## EXERCISE DETAILS
Look in the material below for the line with "D5: schottky (A" and the line with "BZ2: buzzer 12V", then set down exactly those two lines and all lines between, nothing more.

-------- INFORMATION --------

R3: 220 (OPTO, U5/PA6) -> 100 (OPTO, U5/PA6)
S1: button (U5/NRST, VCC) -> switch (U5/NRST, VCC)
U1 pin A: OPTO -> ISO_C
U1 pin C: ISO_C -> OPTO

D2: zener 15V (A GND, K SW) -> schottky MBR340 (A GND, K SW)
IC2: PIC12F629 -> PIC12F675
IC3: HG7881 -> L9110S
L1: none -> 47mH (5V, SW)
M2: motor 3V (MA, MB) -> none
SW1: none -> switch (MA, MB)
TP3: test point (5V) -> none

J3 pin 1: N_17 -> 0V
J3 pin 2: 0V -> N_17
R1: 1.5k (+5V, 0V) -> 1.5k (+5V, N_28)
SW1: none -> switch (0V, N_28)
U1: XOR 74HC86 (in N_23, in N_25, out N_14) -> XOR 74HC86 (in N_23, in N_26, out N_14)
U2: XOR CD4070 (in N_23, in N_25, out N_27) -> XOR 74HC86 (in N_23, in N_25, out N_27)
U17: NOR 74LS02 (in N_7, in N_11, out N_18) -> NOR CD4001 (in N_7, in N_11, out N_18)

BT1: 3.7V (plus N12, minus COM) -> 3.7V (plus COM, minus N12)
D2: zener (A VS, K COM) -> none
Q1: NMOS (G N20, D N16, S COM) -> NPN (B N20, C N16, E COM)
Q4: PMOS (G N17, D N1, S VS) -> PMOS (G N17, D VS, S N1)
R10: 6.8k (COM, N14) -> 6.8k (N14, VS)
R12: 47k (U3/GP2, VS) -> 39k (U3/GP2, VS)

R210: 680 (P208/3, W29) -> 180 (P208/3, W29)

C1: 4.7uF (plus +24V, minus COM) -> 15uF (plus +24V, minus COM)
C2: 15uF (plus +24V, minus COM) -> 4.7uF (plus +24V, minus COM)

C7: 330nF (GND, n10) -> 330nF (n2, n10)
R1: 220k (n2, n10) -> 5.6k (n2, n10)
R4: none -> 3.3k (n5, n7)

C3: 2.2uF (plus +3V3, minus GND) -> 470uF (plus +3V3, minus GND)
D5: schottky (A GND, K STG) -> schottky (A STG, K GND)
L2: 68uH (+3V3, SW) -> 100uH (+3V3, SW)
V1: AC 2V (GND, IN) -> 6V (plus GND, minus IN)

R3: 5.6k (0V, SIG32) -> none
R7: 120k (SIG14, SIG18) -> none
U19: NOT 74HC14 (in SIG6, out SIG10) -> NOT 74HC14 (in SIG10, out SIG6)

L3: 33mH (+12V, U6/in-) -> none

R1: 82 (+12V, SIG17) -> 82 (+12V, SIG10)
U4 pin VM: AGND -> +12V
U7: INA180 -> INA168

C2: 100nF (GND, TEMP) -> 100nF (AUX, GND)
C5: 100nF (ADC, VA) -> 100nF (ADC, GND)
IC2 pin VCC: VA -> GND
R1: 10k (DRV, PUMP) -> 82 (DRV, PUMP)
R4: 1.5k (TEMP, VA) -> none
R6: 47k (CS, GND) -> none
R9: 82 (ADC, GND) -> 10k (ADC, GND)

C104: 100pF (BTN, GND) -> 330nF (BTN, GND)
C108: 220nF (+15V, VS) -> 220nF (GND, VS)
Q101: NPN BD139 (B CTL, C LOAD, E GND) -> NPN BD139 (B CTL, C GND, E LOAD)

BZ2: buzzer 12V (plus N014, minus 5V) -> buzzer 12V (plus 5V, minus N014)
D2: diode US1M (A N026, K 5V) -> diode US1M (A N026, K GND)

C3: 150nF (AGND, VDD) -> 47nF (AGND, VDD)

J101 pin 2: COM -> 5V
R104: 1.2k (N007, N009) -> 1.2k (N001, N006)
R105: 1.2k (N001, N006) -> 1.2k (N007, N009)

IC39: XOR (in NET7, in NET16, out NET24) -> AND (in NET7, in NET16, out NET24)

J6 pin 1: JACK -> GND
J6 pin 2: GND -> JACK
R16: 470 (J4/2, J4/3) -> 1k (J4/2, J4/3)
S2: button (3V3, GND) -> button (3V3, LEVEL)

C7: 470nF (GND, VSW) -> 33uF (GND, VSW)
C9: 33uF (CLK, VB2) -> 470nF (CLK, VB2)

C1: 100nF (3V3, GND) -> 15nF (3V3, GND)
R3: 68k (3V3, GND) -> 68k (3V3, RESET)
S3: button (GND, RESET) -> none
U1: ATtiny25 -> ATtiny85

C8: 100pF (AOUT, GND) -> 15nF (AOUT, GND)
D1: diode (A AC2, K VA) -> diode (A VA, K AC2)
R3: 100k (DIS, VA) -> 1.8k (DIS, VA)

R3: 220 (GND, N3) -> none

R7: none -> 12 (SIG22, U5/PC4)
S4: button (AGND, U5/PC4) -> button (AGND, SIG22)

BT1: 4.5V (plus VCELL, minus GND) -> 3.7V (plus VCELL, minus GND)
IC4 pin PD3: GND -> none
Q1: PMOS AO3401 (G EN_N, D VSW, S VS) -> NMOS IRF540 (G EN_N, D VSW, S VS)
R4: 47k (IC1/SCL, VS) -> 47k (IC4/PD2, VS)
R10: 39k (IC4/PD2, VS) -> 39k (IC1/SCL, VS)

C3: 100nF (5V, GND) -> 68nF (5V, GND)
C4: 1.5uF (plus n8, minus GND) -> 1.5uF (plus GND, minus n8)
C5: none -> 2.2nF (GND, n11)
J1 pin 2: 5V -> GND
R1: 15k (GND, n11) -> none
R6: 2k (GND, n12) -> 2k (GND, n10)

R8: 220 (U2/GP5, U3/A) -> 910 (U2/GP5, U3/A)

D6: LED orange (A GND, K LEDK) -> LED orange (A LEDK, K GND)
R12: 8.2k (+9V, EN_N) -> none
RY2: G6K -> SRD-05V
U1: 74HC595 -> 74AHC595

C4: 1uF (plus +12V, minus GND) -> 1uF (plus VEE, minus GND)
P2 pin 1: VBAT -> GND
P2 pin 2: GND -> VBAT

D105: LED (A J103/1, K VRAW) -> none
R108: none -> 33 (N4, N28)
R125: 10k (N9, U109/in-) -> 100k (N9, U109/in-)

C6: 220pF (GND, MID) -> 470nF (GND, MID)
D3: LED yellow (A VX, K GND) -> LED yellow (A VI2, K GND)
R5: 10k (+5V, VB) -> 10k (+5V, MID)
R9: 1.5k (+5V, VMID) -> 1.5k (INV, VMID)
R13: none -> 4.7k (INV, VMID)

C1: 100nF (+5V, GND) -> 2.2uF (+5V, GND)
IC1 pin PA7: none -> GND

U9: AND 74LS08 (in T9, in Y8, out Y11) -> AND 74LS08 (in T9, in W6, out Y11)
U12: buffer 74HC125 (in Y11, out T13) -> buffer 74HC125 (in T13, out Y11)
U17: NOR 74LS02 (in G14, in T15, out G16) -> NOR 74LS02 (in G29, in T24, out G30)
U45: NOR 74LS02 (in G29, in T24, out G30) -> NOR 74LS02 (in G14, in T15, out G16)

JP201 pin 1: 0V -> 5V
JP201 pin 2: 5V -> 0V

--------

## WRITTEN ANSWER
D5: schottky (A GND, K STG) -> schottky (A STG, K GND)
L2: 68uH (+3V3, SW) -> 100uH (+3V3, SW)
V1: AC 2V (GND, IN) -> 6V (plus GND, minus IN)

R3: 5.6k (0V, SIG32) -> none
R7: 120k (SIG14, SIG18) -> none
U19: NOT 74HC14 (in SIG6, out SIG10) -> NOT 74HC14 (in SIG10, out SIG6)

L3: 33mH (+12V, U6/in-) -> none

R1: 82 (+12V, SIG17) -> 82 (+12V, SIG10)
U4 pin VM: AGND -> +12V
U7: INA180 -> INA168

C2: 100nF (GND, TEMP) -> 100nF (AUX, GND)
C5: 100nF (ADC, VA) -> 100nF (ADC, GND)
IC2 pin VCC: VA -> GND
R1: 10k (DRV, PUMP) -> 82 (DRV, PUMP)
R4: 1.5k (TEMP, VA) -> none
R6: 47k (CS, GND) -> none
R9: 82 (ADC, GND) -> 10k (ADC, GND)

C104: 100pF (BTN, GND) -> 330nF (BTN, GND)
C108: 220nF (+15V, VS) -> 220nF (GND, VS)
Q101: NPN BD139 (B CTL, C LOAD, E GND) -> NPN BD139 (B CTL, C GND, E LOAD)

BZ2: buzzer 12V (plus N014, minus 5V) -> buzzer 12V (plus 5V, minus N014)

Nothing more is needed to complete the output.